WHAT YOU HAVE TO DO. In the following material, identify every line holding the string "none" and return it.

---

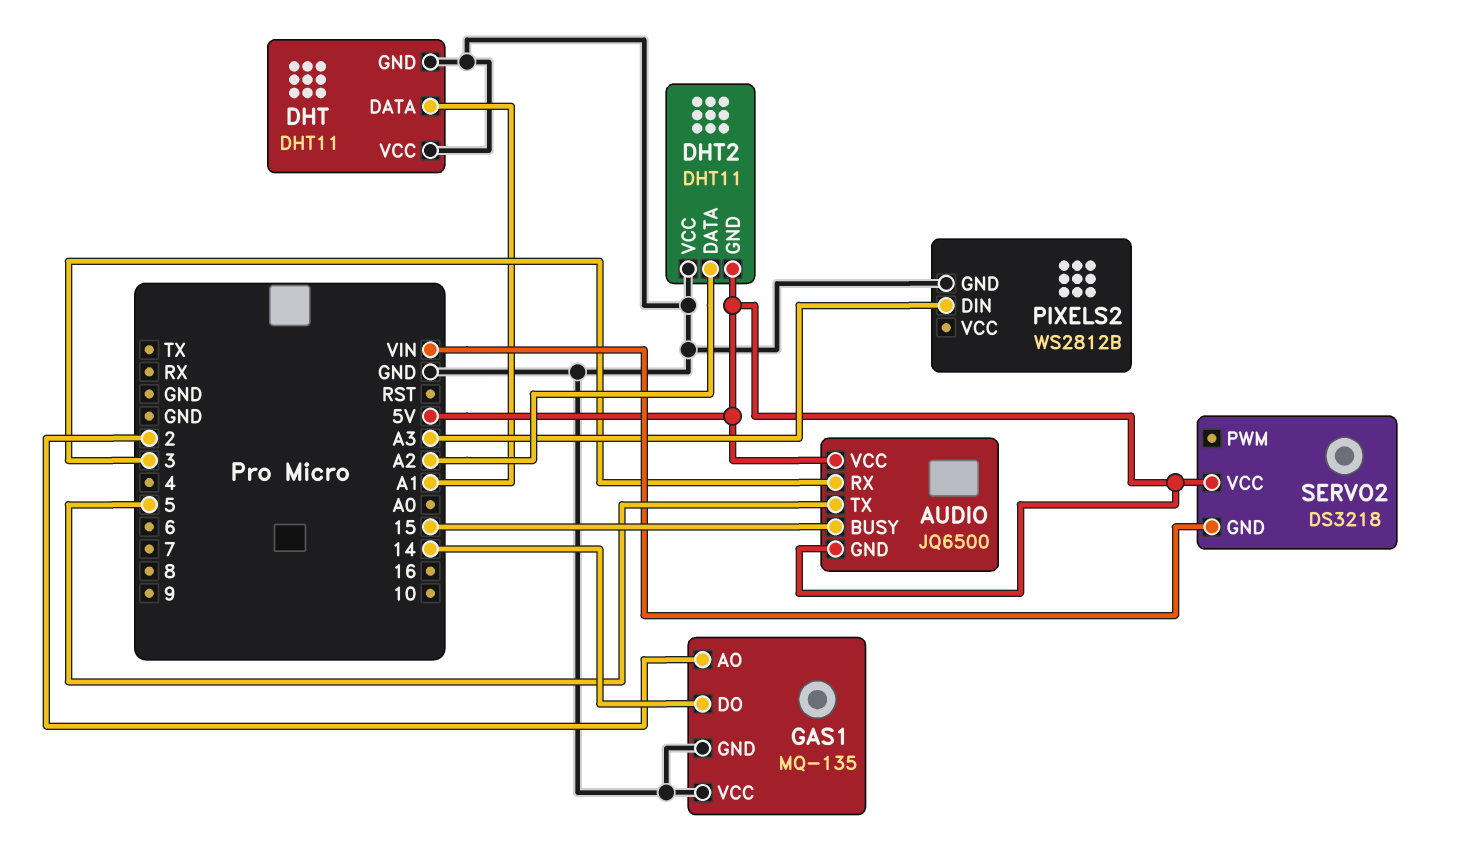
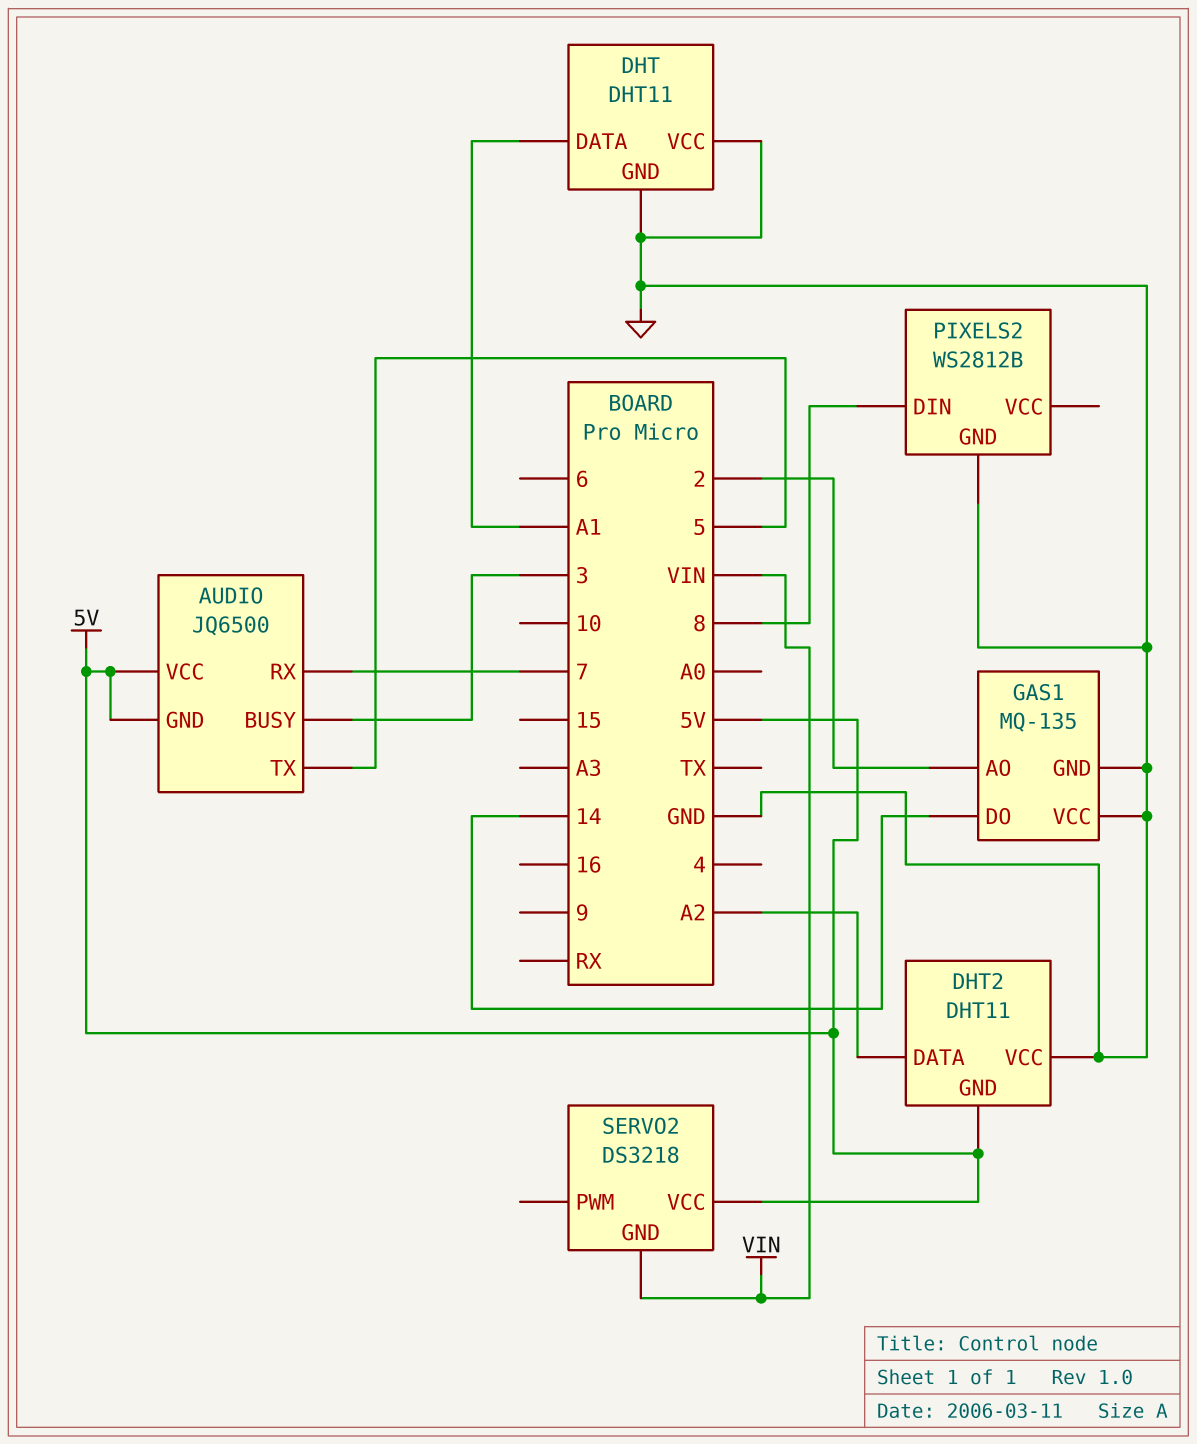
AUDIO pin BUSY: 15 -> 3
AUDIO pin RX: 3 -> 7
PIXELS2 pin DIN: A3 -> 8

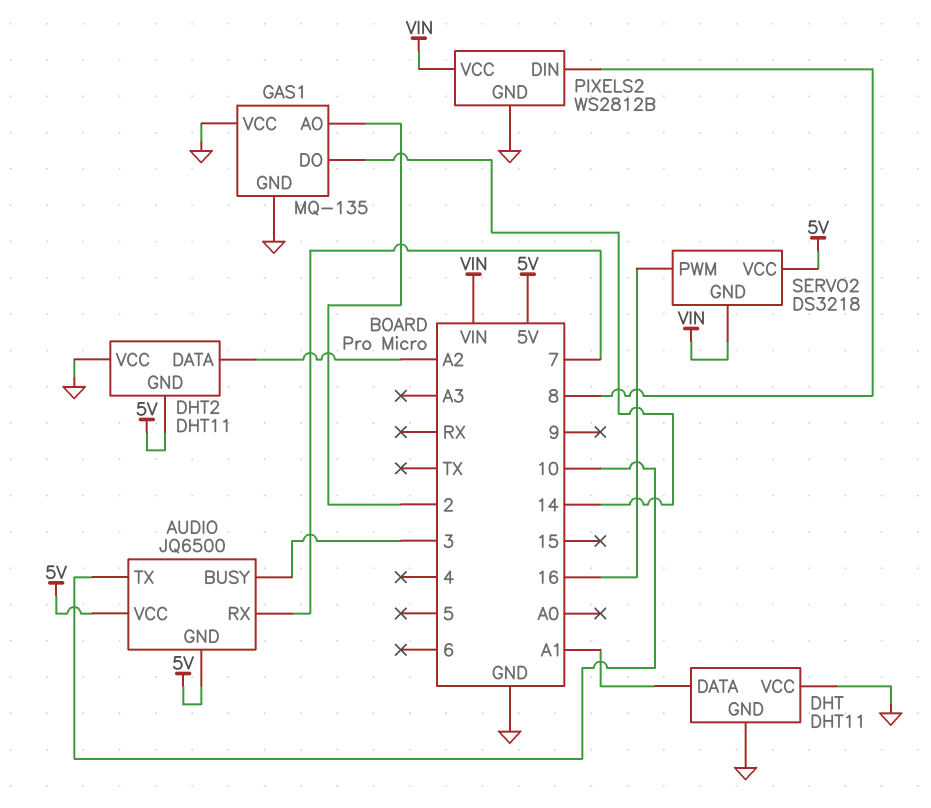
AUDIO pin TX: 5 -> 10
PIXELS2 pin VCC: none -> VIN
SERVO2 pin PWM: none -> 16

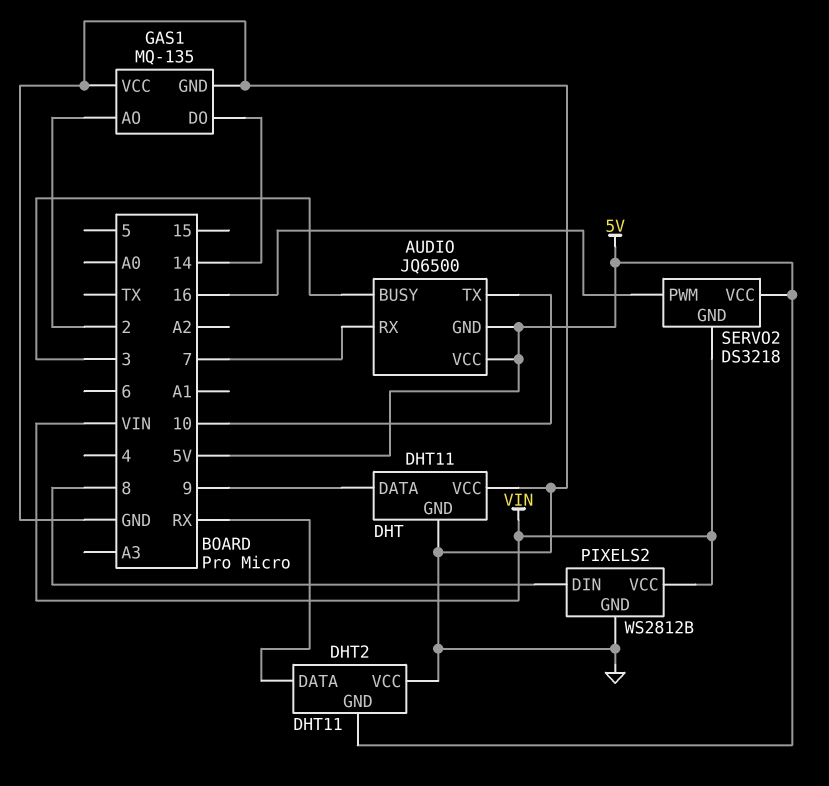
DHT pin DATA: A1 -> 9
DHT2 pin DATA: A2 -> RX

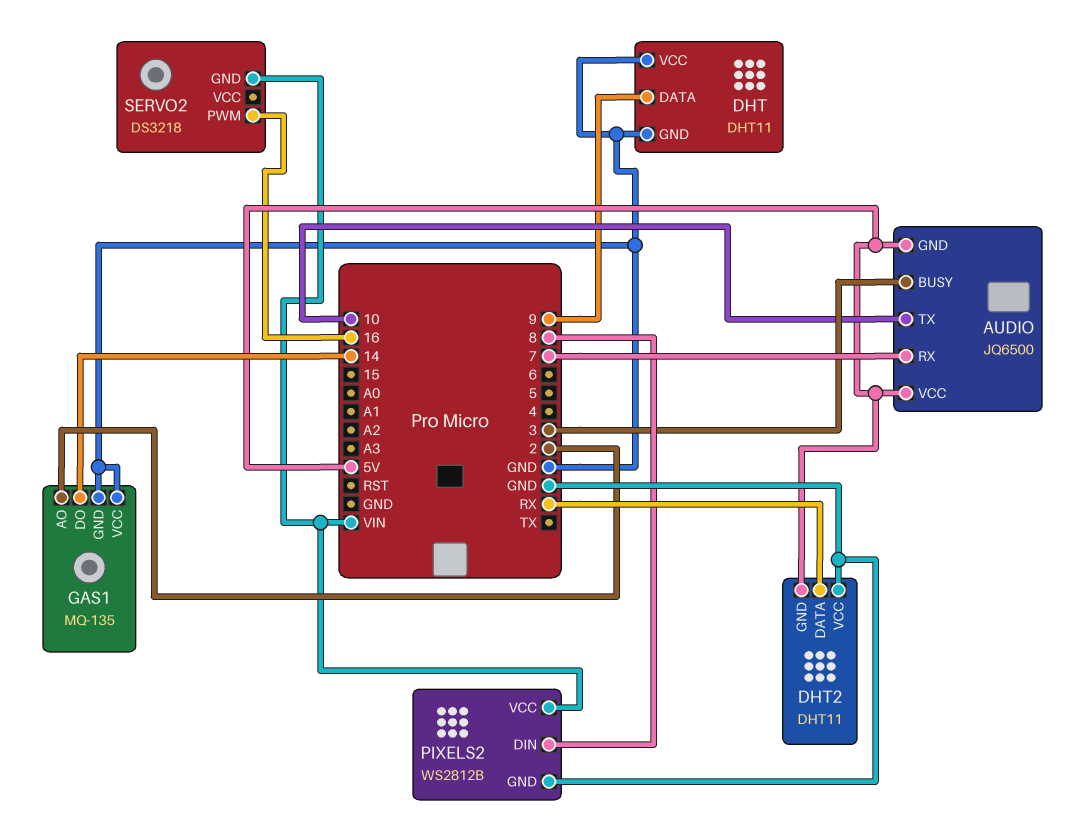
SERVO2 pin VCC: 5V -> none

---

FINAL ANSWER.
PIXELS2 pin VCC: none -> VIN
SERVO2 pin PWM: none -> 16
SERVO2 pin VCC: 5V -> none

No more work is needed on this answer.